-- RECORDED INFORMATION follows --

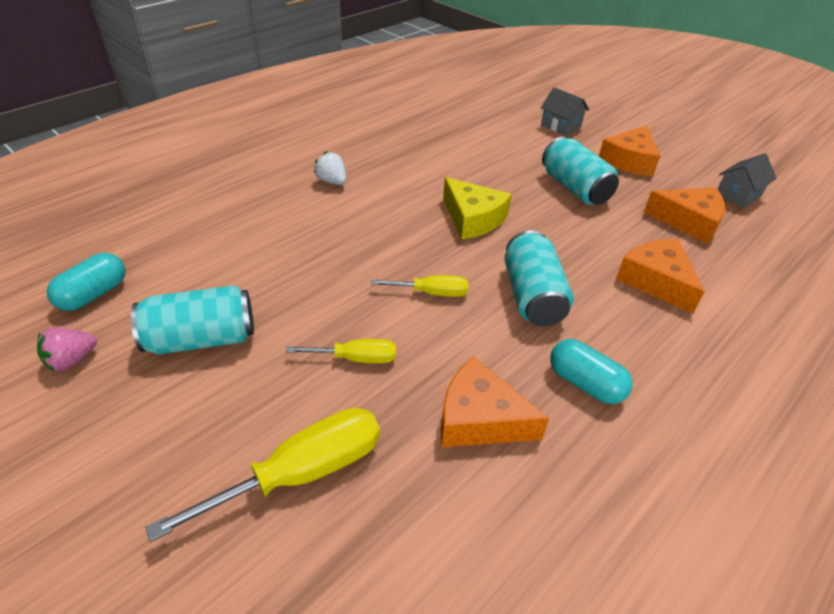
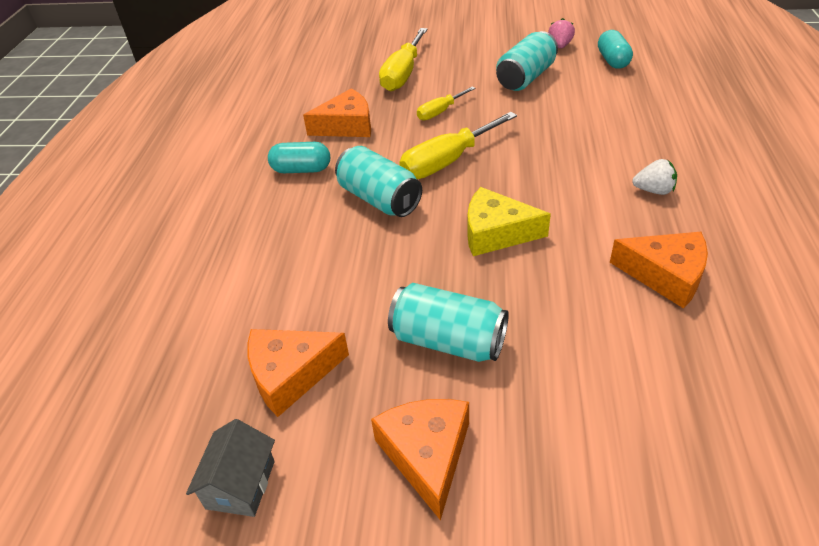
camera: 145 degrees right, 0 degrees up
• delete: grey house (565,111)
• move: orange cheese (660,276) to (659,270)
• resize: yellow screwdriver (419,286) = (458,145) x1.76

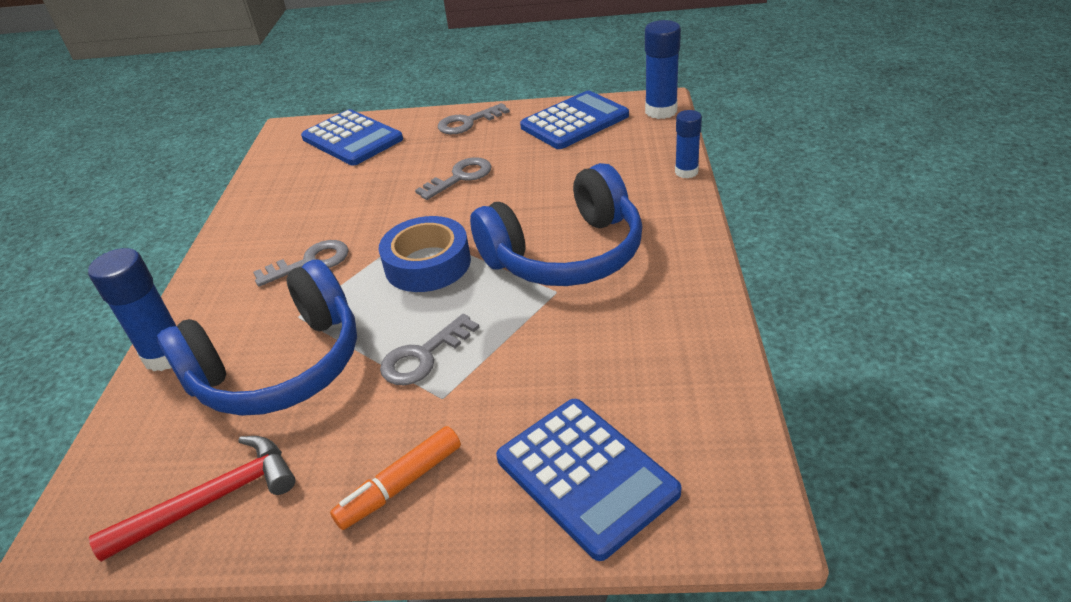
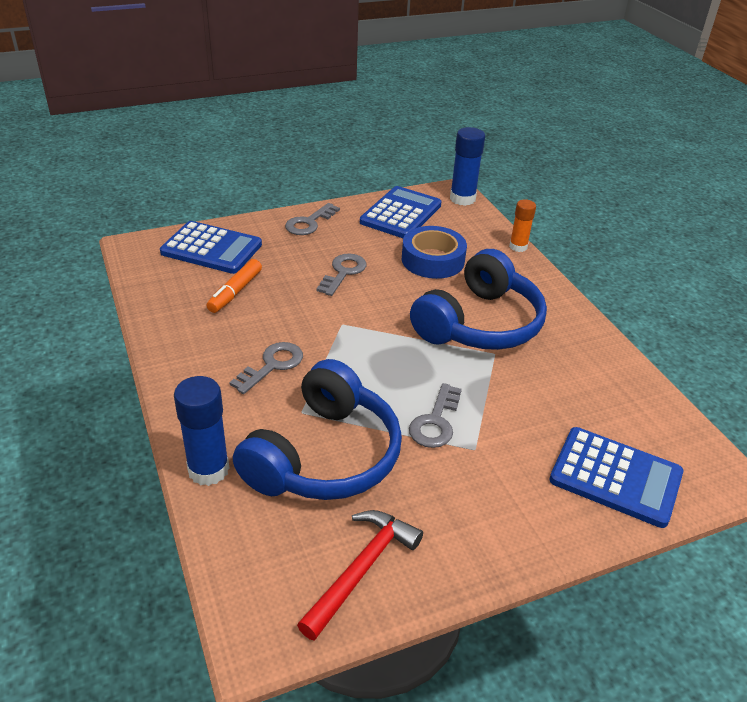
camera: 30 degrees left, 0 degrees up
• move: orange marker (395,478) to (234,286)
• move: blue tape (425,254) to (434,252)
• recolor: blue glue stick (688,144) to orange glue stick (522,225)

-- RECORDED INFORMATION concluded --

### [TASK OBJECTIVE]
Select and copy every line of the listing with the word "degrees".

### [YOUR RESPONSE]
camera: 145 degrees right, 0 degrees up
camera: 30 degrees left, 0 degrees up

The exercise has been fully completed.